> _What to produce_: Everything from the line containing "C7: 680pF (SIG2, ZOB) -> 22pF (SIG2, ZOB)" through the end of the entries should be output exactly; nothing before it is wanted.

> _Task inputs_:

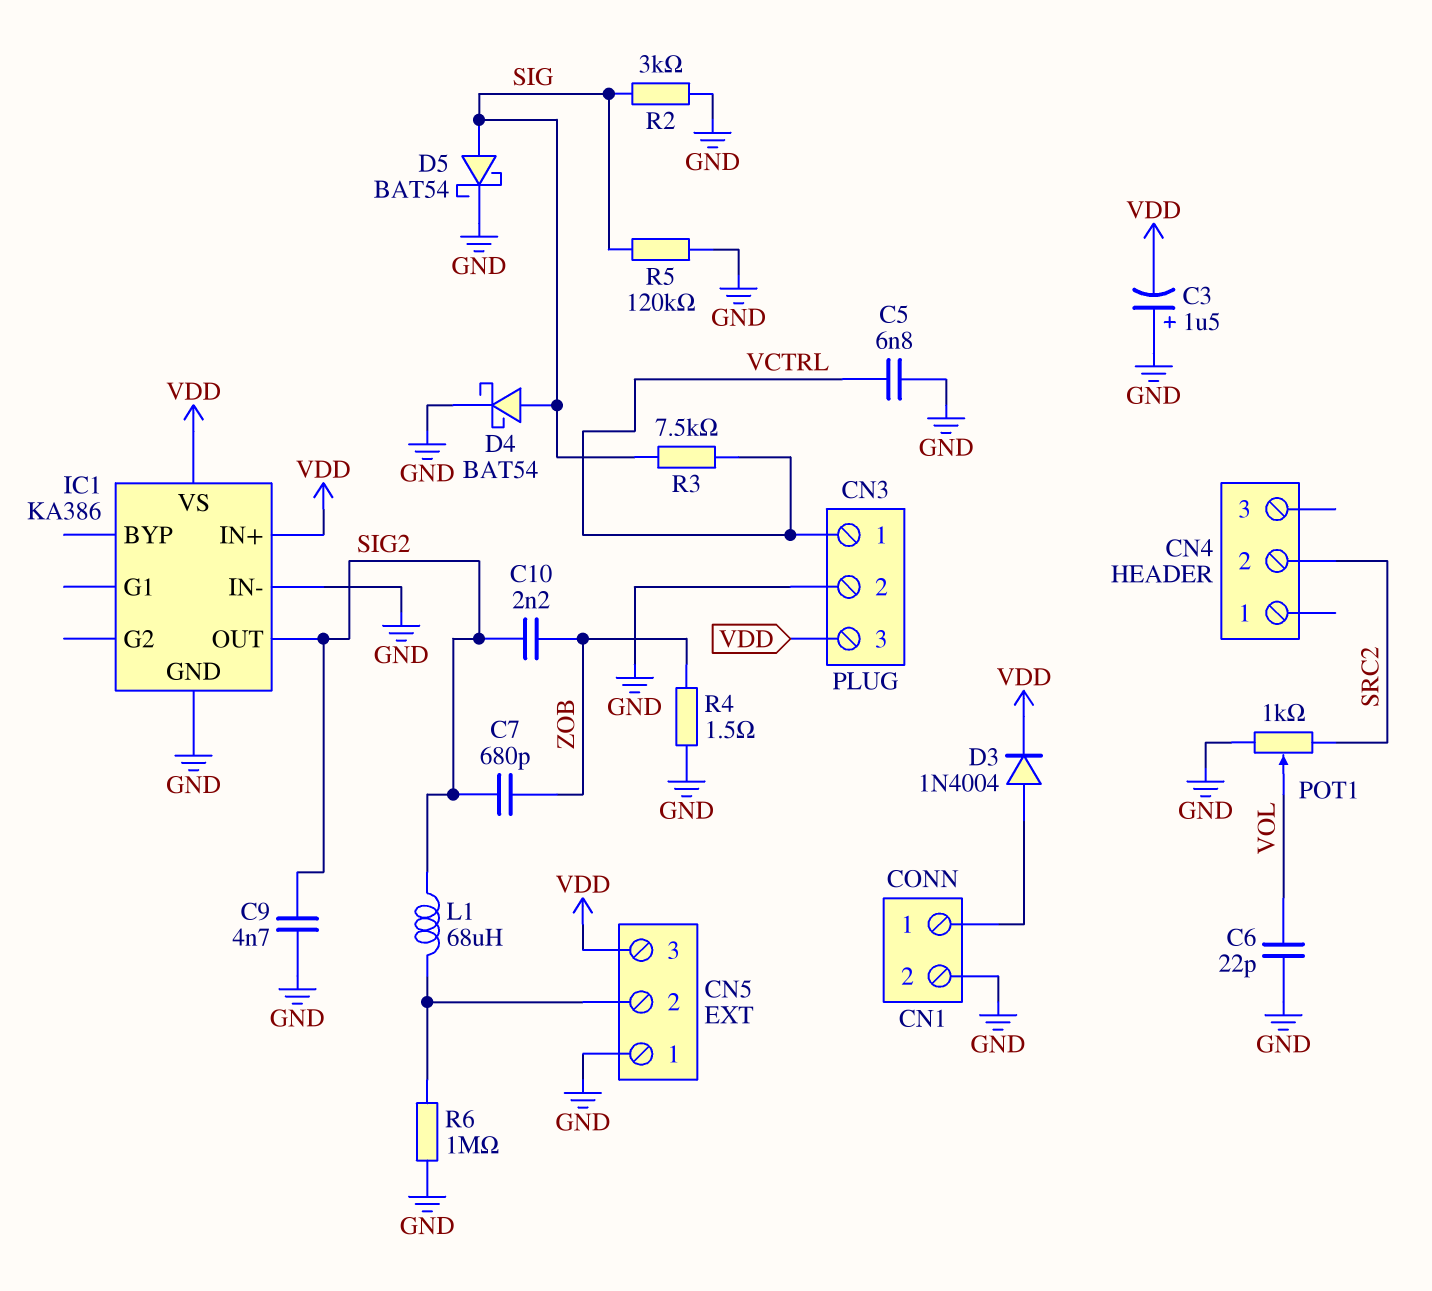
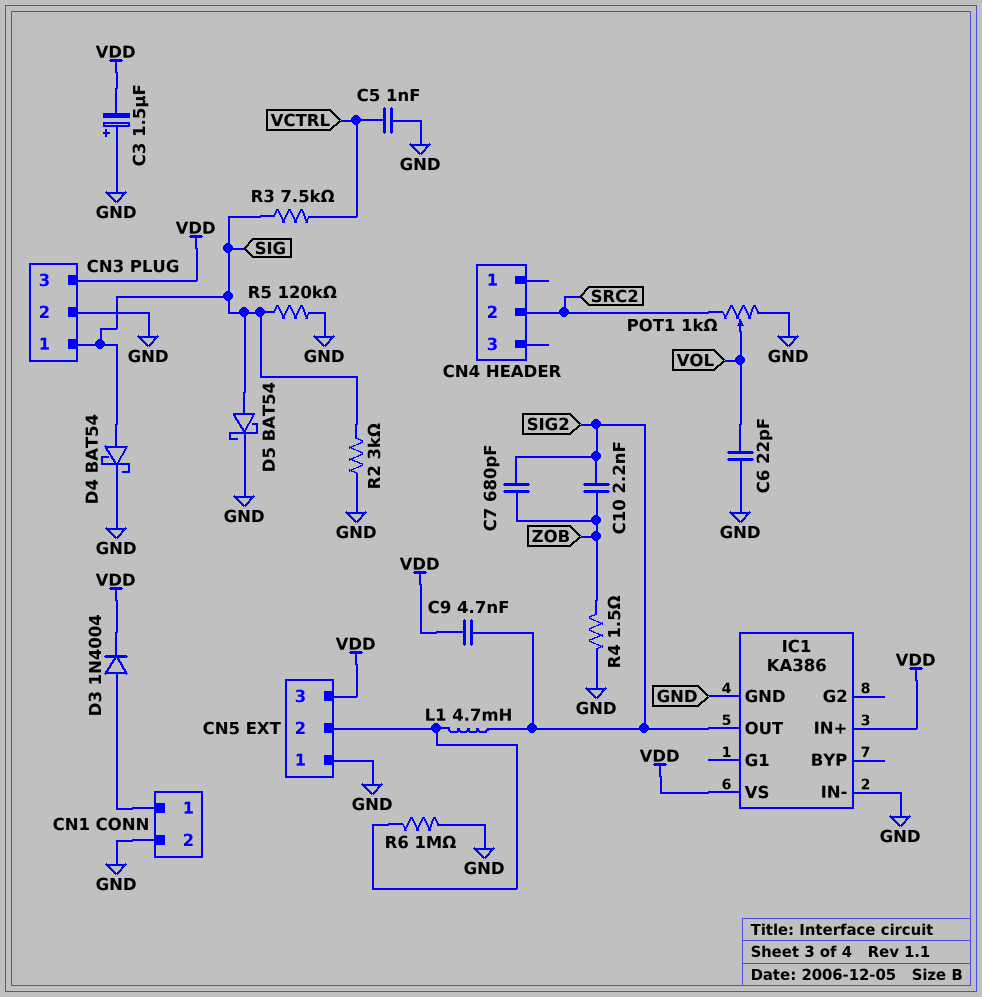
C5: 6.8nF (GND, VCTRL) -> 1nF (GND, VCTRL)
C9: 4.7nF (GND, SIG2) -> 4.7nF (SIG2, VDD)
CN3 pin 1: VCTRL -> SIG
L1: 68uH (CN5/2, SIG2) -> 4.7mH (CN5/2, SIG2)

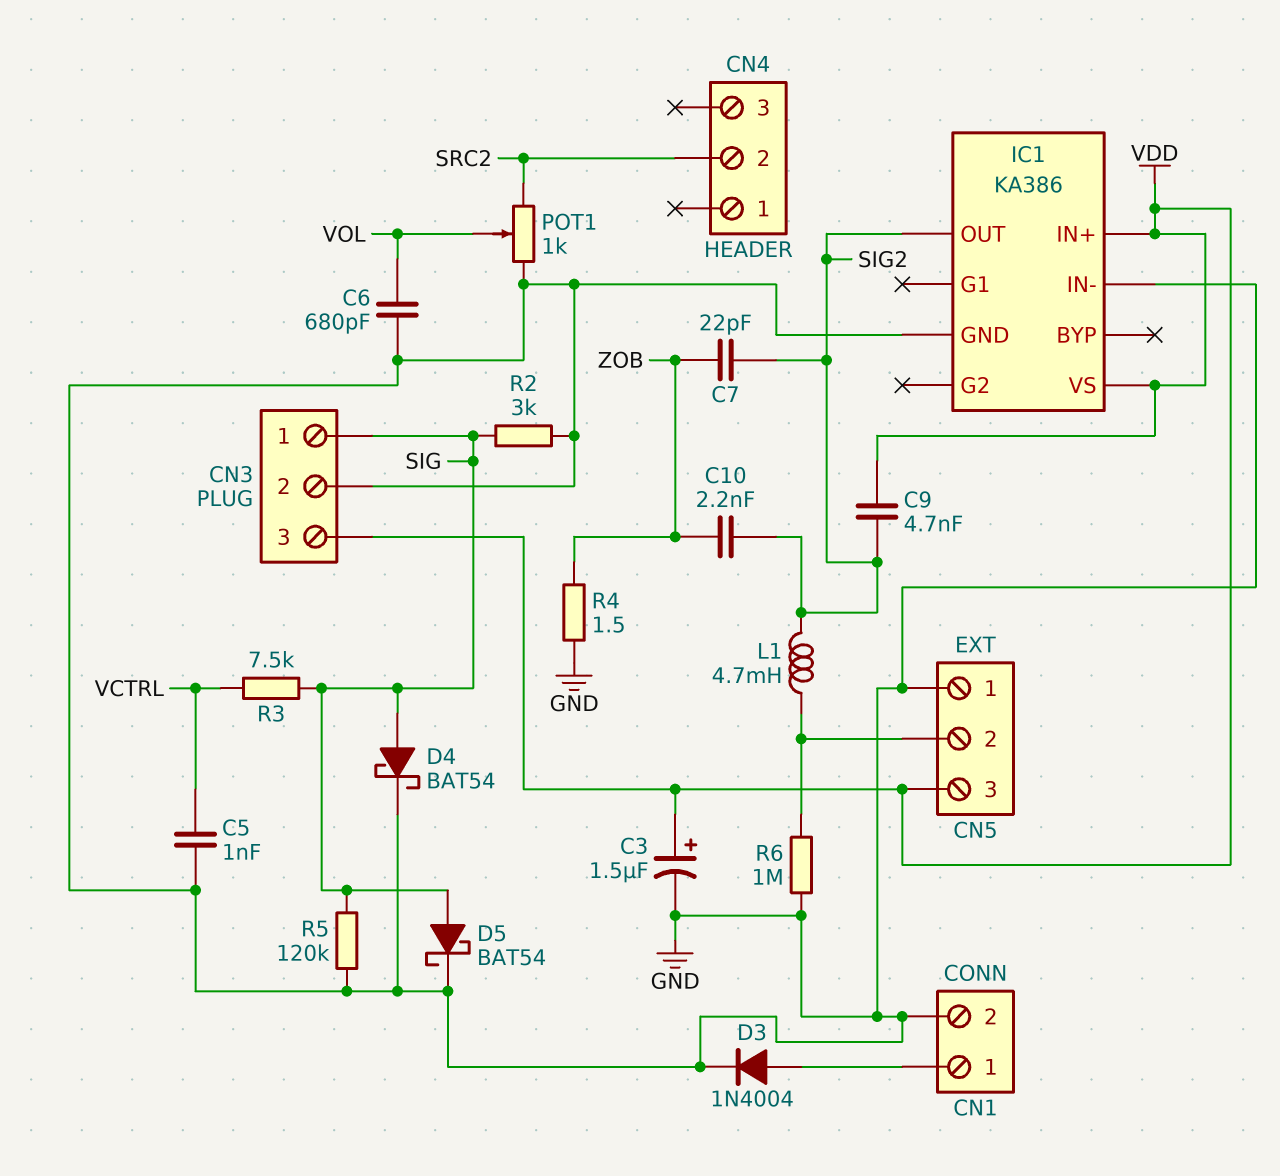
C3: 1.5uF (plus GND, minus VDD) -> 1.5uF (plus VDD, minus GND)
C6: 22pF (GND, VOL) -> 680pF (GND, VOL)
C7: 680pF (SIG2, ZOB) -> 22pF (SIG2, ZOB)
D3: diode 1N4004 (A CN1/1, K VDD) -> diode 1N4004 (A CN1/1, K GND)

> _Result of the exercise_:
C7: 680pF (SIG2, ZOB) -> 22pF (SIG2, ZOB)
D3: diode 1N4004 (A CN1/1, K VDD) -> diode 1N4004 (A CN1/1, K GND)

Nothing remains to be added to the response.